● **Description of the task**: Repeat the lines of the material below exactly, beginning at the one with "green spool [234,632,286,699] -> none" and stopping after the last.

● **Extracted entries**:
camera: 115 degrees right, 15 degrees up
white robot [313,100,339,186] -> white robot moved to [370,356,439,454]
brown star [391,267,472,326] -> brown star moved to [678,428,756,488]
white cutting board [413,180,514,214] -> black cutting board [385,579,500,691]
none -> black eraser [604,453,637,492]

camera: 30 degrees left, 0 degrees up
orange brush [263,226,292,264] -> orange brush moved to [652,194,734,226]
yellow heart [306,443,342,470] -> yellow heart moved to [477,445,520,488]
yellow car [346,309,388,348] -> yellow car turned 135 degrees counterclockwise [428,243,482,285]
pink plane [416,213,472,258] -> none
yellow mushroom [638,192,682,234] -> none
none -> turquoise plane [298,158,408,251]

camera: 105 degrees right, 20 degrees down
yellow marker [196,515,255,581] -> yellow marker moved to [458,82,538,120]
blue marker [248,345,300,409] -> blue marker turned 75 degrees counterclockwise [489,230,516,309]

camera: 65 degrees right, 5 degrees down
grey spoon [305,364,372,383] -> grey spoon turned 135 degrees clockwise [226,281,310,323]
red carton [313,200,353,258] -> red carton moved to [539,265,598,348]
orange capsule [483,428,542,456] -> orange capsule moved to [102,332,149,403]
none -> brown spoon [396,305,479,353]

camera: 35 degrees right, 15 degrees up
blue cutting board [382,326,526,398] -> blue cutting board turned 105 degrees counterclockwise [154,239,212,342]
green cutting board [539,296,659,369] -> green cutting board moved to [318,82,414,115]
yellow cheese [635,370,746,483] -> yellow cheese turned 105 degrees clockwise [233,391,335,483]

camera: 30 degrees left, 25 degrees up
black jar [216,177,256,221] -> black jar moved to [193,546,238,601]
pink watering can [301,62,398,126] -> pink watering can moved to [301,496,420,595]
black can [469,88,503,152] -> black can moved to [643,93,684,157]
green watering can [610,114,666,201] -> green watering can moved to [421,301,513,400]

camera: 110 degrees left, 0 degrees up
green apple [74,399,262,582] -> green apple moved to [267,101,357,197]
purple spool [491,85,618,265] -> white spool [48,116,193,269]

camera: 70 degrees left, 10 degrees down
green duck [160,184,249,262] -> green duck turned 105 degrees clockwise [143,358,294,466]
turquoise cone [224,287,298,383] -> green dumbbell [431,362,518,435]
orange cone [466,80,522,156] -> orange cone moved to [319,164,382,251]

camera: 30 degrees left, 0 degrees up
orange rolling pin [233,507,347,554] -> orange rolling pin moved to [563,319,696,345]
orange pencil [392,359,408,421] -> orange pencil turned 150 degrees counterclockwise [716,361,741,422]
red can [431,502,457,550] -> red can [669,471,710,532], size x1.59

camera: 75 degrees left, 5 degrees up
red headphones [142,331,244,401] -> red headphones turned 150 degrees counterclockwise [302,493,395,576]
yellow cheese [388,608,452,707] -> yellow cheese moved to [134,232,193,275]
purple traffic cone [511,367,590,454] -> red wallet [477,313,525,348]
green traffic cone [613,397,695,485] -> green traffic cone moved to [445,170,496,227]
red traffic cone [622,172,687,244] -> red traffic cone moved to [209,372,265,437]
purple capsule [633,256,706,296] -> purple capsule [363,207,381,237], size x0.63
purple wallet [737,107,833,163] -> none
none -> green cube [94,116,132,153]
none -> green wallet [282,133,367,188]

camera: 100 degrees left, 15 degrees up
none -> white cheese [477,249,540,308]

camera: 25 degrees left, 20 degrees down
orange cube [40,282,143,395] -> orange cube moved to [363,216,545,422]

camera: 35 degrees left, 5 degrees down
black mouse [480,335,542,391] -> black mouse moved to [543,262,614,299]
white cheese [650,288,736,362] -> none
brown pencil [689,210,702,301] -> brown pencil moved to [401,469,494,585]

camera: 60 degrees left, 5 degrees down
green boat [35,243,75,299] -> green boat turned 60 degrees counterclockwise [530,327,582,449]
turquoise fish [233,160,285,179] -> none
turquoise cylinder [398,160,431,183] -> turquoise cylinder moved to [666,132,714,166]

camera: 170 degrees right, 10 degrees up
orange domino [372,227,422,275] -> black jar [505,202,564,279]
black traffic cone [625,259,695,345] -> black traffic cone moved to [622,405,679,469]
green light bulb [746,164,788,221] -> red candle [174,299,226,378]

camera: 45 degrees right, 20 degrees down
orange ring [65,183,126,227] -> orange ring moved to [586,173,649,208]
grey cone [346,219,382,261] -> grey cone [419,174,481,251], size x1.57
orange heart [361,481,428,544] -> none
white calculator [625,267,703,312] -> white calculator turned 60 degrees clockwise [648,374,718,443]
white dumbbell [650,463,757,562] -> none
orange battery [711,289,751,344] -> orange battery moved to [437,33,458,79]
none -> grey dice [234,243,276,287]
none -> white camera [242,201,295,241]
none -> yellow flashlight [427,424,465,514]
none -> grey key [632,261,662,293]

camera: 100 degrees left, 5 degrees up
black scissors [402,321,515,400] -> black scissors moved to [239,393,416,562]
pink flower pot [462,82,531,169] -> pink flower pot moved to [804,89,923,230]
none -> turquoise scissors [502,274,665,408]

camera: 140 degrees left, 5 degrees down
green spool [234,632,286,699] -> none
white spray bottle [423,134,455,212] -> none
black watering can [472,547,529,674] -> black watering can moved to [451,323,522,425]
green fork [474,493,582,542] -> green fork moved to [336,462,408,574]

● **Response below**:
green spool [234,632,286,699] -> none
white spray bottle [423,134,455,212] -> none
black watering can [472,547,529,674] -> black watering can moved to [451,323,522,425]
green fork [474,493,582,542] -> green fork moved to [336,462,408,574]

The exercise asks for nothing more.